**WHAT TO PRODUCE**
Lay out the lines of these records as a Markdown table with the columns "No." and "Entry", one row per line, skipping blank lines. Leave the pictures out of the table.

**DATA ENTRIES**
= = =

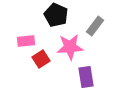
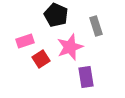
gray rectangle: moved 1 px right; rotated 54 degrees counterclockwise
pink rectangle: moved 1 px left; rotated 12 degrees counterclockwise
pink star: rotated 16 degrees counterclockwise
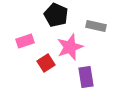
gray rectangle: rotated 60 degrees counterclockwise
red square: moved 5 px right, 4 px down
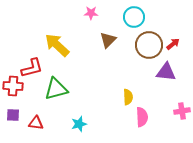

= = =

**FINISHED EXERCISE**
| No. | Entry |
|---|---|
| 1 | gray rectangle: moved 1 px right; rotated 54 degrees counterclockwise |
| 2 | pink rectangle: moved 1 px left; rotated 12 degrees counterclockwise |
| 3 | pink star: rotated 16 degrees counterclockwise |
| 4 | gray rectangle: rotated 60 degrees counterclockwise |
| 5 | red square: moved 5 px right, 4 px down |